Without the pictures, write out all the lines below exactly as they appear.
Segment Start: Source records
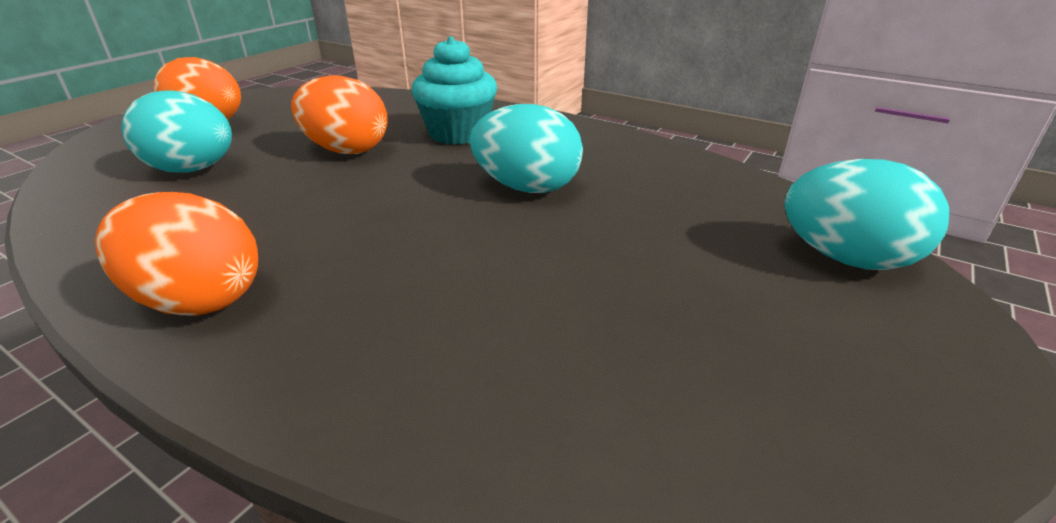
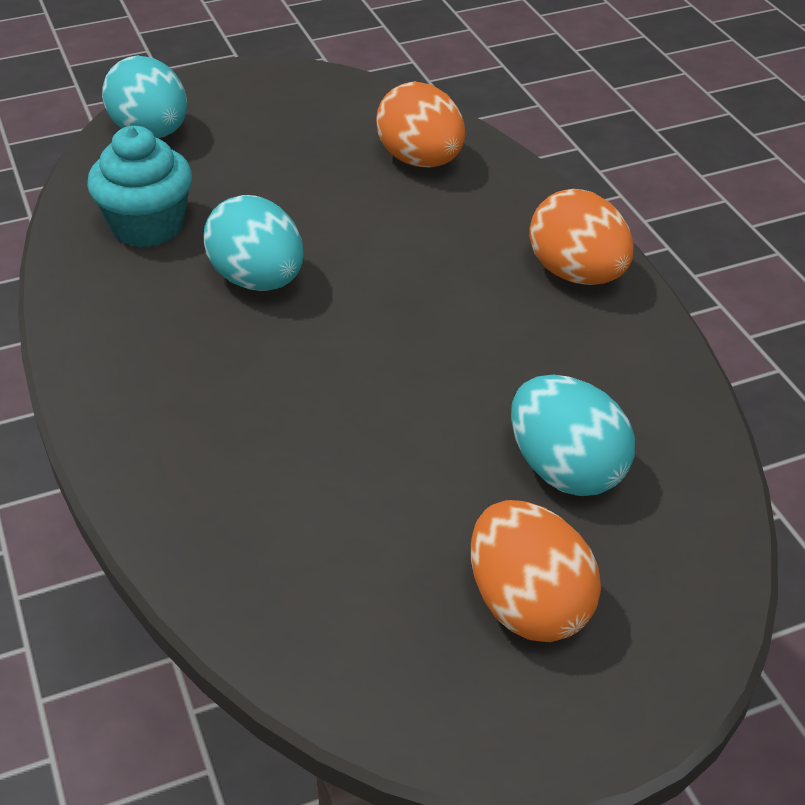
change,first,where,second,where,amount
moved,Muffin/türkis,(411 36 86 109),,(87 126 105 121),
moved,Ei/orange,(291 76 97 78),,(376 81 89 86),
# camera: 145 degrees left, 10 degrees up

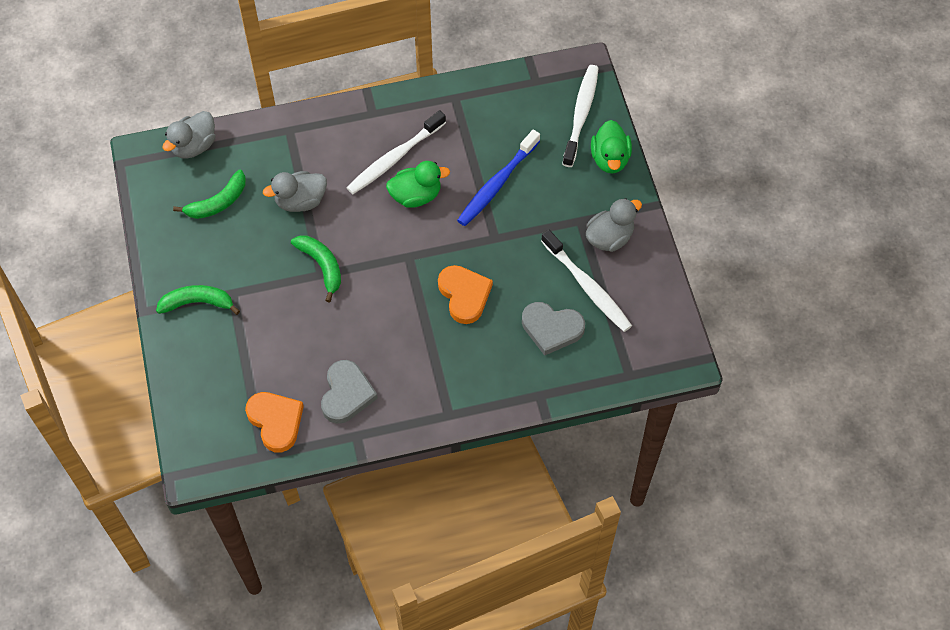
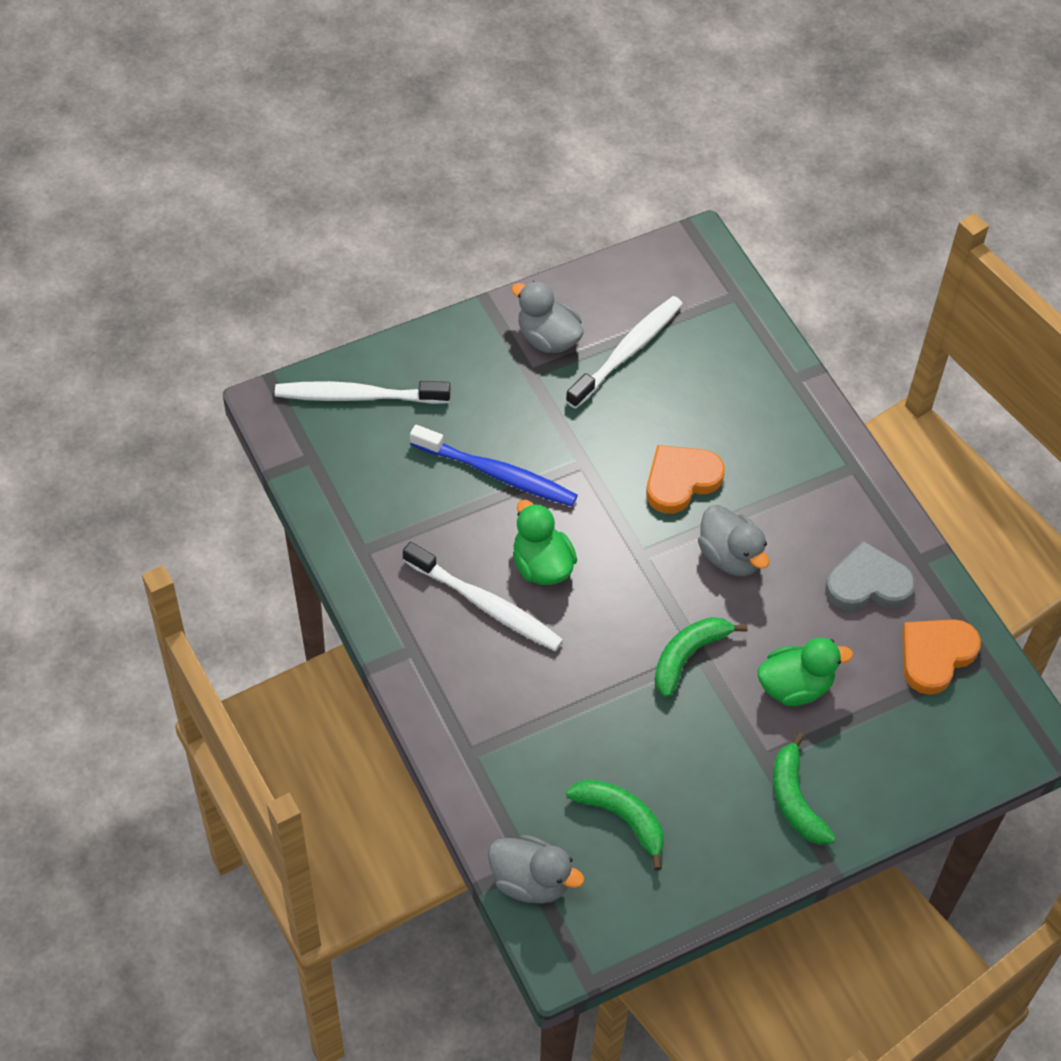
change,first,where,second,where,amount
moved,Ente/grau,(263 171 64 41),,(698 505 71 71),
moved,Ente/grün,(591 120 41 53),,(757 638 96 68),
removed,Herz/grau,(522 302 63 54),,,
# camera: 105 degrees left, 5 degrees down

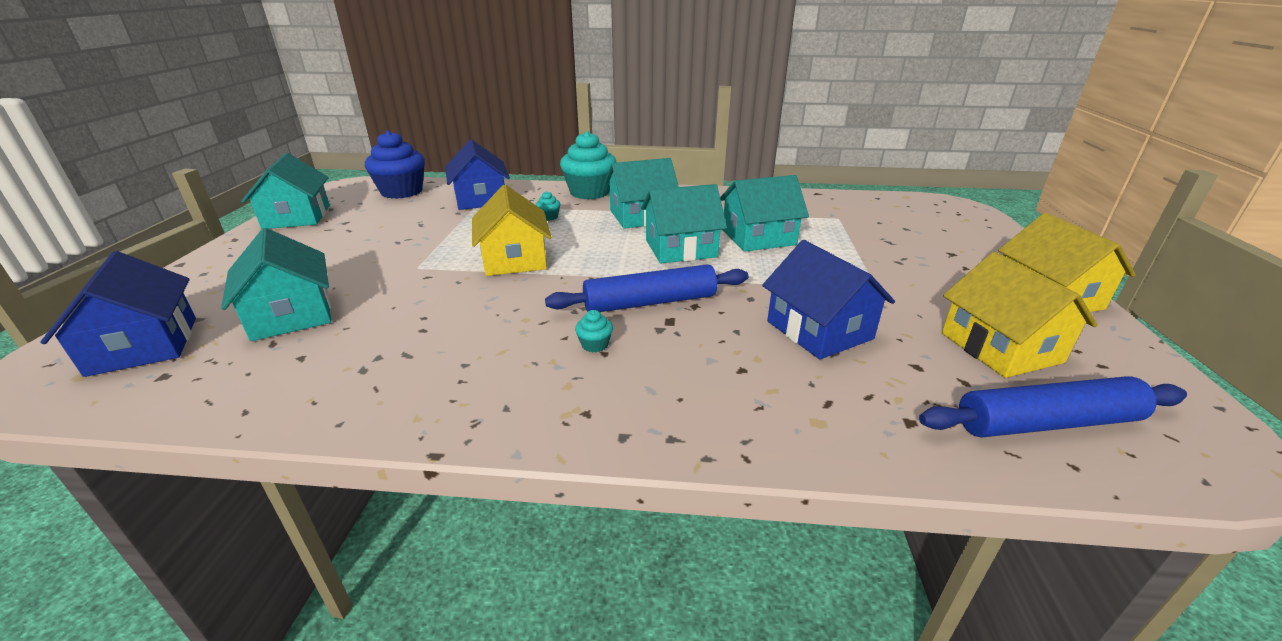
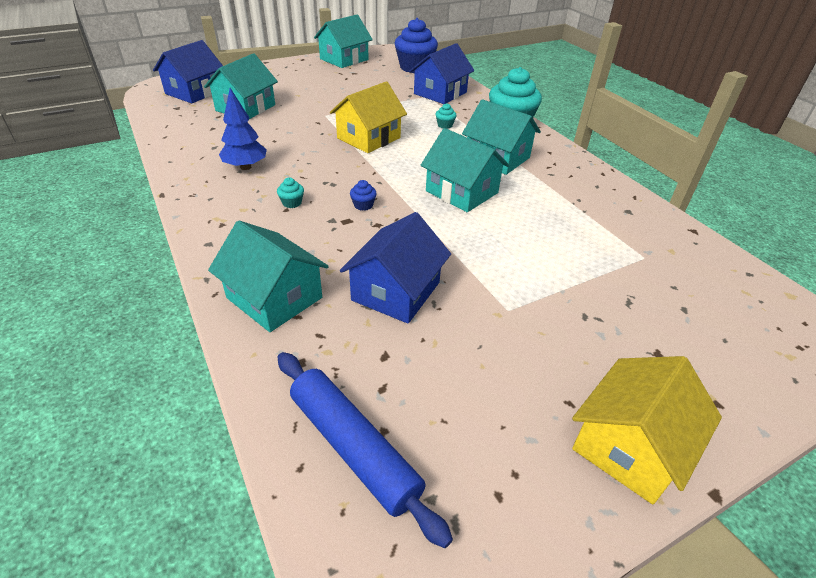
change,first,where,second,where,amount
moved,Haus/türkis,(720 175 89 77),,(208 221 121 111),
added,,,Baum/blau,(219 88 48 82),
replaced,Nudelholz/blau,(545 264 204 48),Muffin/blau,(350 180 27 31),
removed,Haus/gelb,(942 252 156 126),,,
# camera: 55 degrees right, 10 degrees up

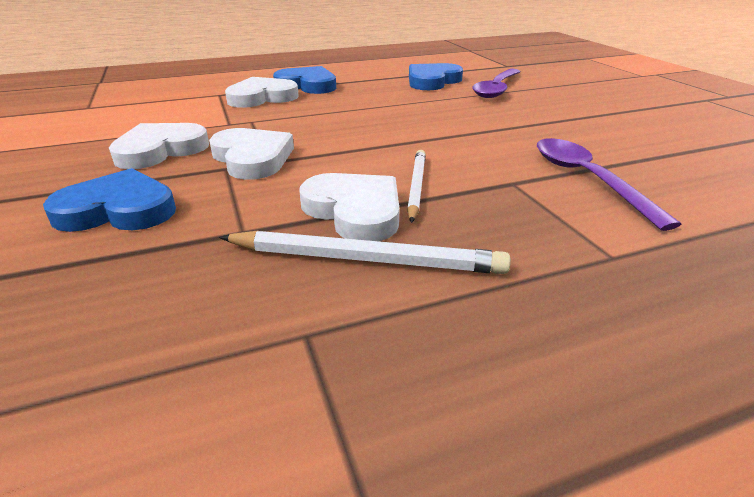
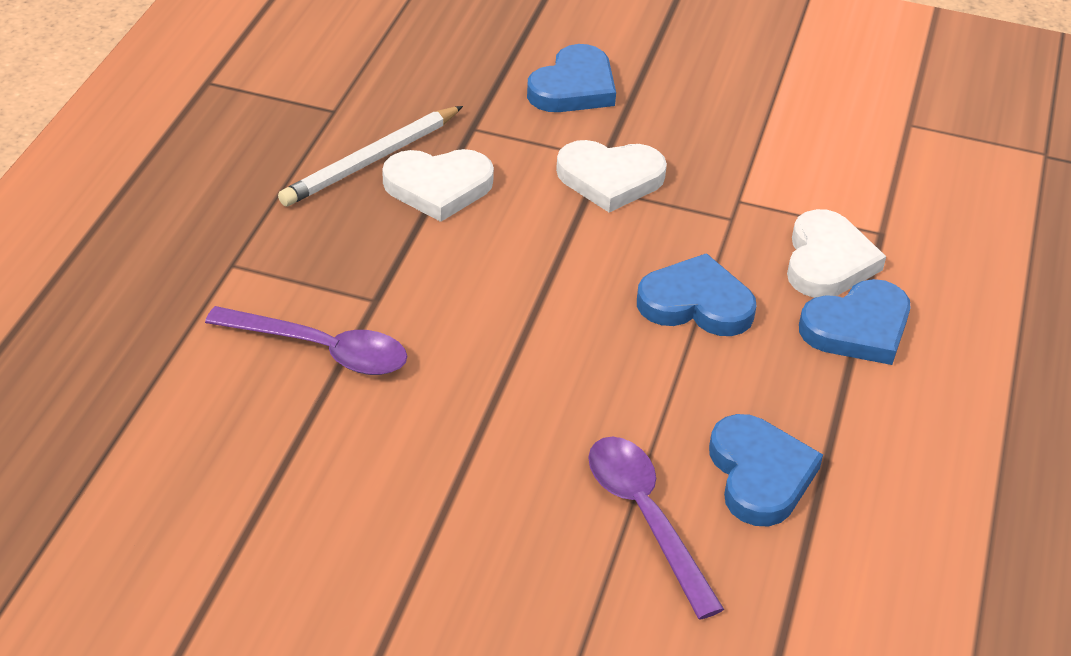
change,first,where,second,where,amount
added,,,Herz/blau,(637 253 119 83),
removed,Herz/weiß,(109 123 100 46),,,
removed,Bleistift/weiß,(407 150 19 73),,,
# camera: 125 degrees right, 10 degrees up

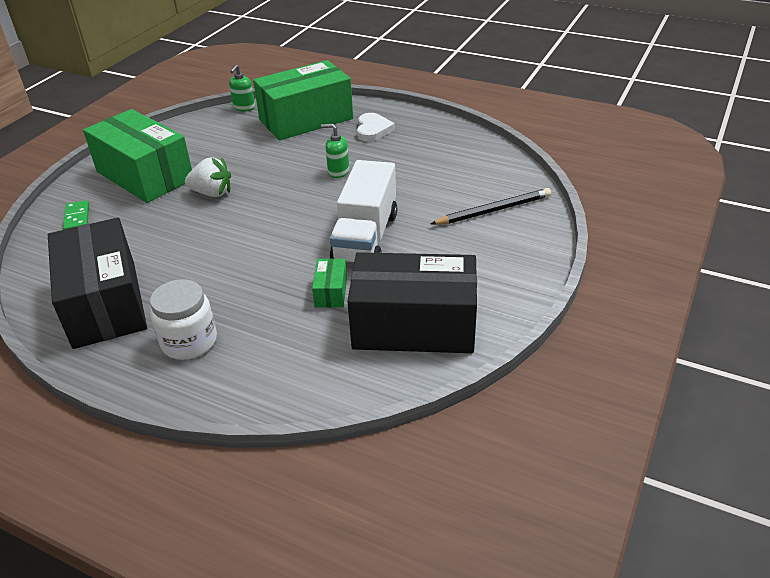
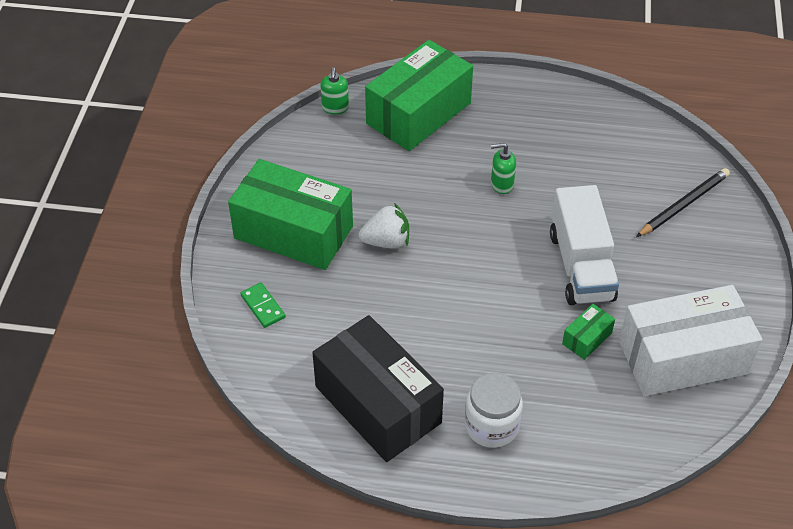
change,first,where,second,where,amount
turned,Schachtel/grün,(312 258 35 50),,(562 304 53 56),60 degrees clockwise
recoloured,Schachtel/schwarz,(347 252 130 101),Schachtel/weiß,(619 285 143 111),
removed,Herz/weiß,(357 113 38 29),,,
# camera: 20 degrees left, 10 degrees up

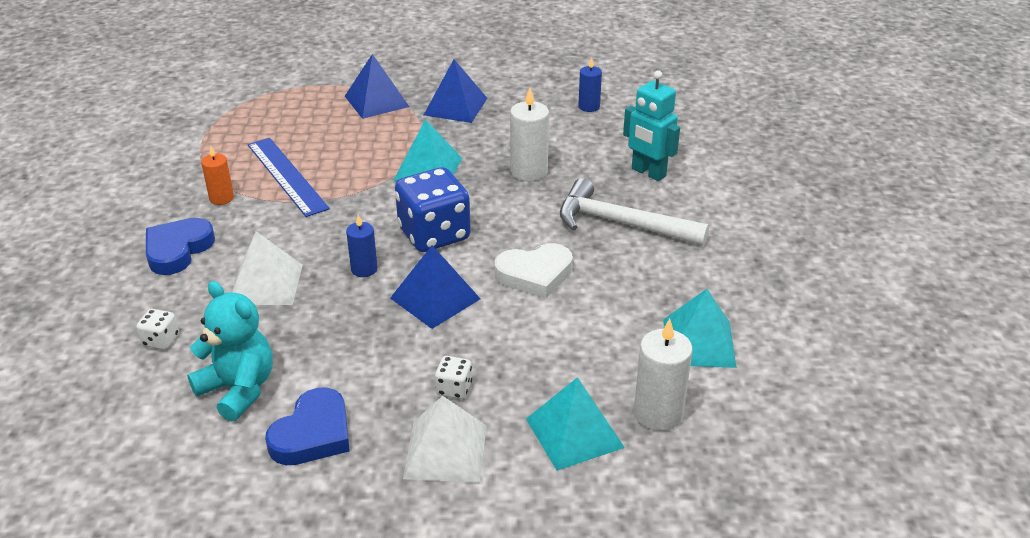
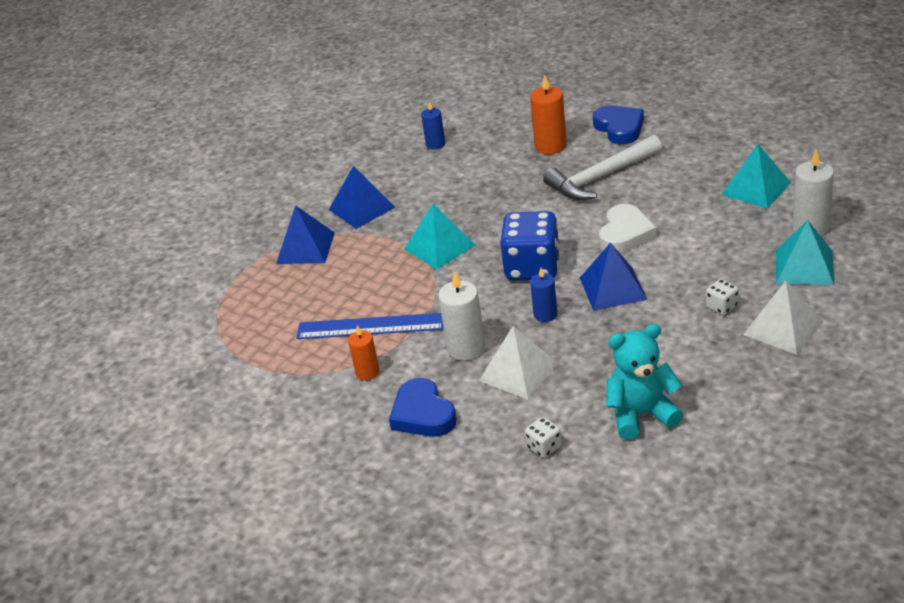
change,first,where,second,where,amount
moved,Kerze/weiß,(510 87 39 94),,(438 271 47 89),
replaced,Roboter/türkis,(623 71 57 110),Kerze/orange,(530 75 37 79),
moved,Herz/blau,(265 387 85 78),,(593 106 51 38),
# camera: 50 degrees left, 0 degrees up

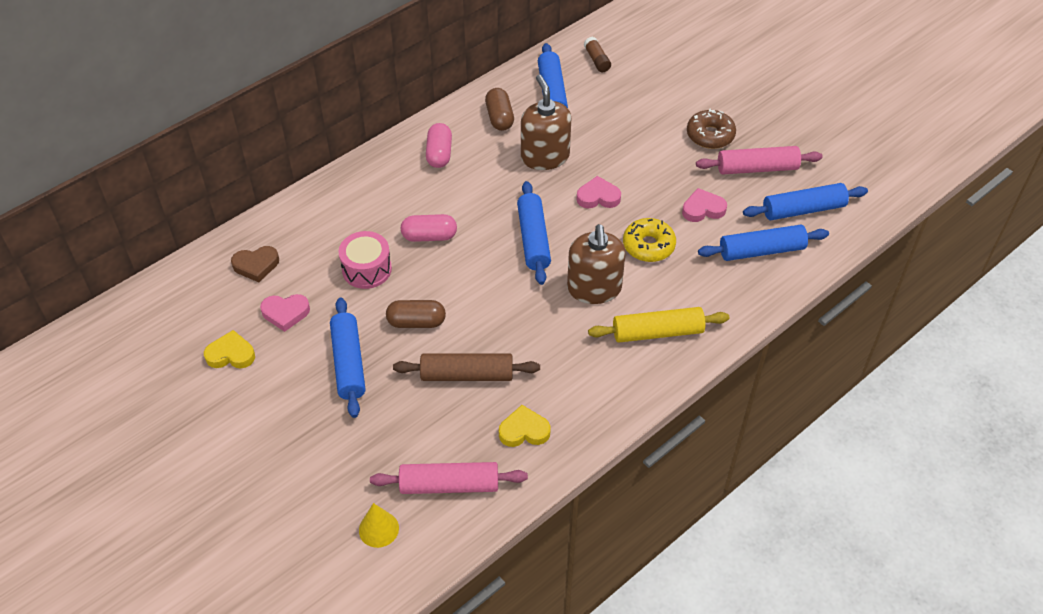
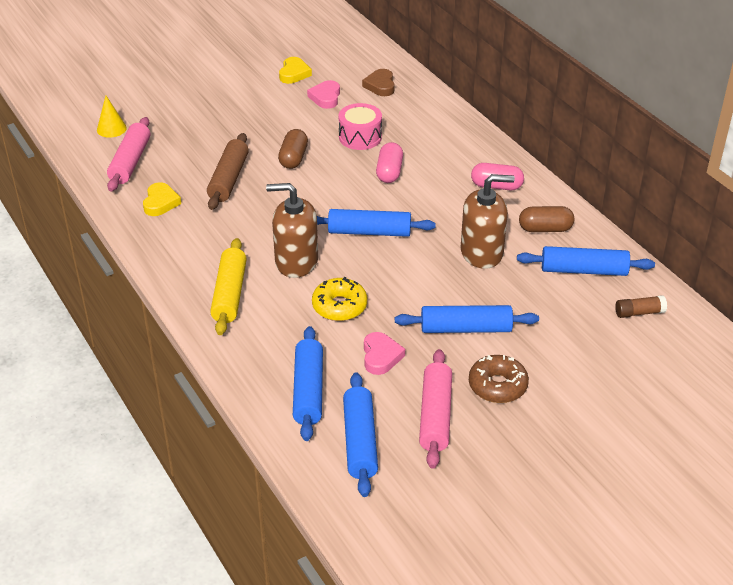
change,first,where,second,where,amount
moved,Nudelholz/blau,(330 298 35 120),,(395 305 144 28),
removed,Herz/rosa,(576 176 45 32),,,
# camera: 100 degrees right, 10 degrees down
Segment End: Source records
Solution to the exercise:
change,first,where,second,where,amount
moved,Muffin/türkis,(411 36 86 109),,(87 126 105 121),
moved,Ei/orange,(291 76 97 78),,(376 81 89 86),
# camera: 145 degrees left, 10 degrees up

change,first,where,second,where,amount
moved,Ente/grau,(263 171 64 41),,(698 505 71 71),
moved,Ente/grün,(591 120 41 53),,(757 638 96 68),
removed,Herz/grau,(522 302 63 54),,,
# camera: 105 degrees left, 5 degrees down

change,first,where,second,where,amount
moved,Haus/türkis,(720 175 89 77),,(208 221 121 111),
added,,,Baum/blau,(219 88 48 82),
replaced,Nudelholz/blau,(545 264 204 48),Muffin/blau,(350 180 27 31),
removed,Haus/gelb,(942 252 156 126),,,
# camera: 55 degrees right, 10 degrees up

change,first,where,second,where,amount
added,,,Herz/blau,(637 253 119 83),
removed,Herz/weiß,(109 123 100 46),,,
removed,Bleistift/weiß,(407 150 19 73),,,
# camera: 125 degrees right, 10 degrees up

change,first,where,second,where,amount
turned,Schachtel/grün,(312 258 35 50),,(562 304 53 56),60 degrees clockwise
recoloured,Schachtel/schwarz,(347 252 130 101),Schachtel/weiß,(619 285 143 111),
removed,Herz/weiß,(357 113 38 29),,,
# camera: 20 degrees left, 10 degrees up

change,first,where,second,where,amount
moved,Kerze/weiß,(510 87 39 94),,(438 271 47 89),
replaced,Roboter/türkis,(623 71 57 110),Kerze/orange,(530 75 37 79),
moved,Herz/blau,(265 387 85 78),,(593 106 51 38),
# camera: 50 degrees left, 0 degrees up

change,first,where,second,where,amount
moved,Nudelholz/blau,(330 298 35 120),,(395 305 144 28),
removed,Herz/rosa,(576 176 45 32),,,
# camera: 100 degrees right, 10 degrees down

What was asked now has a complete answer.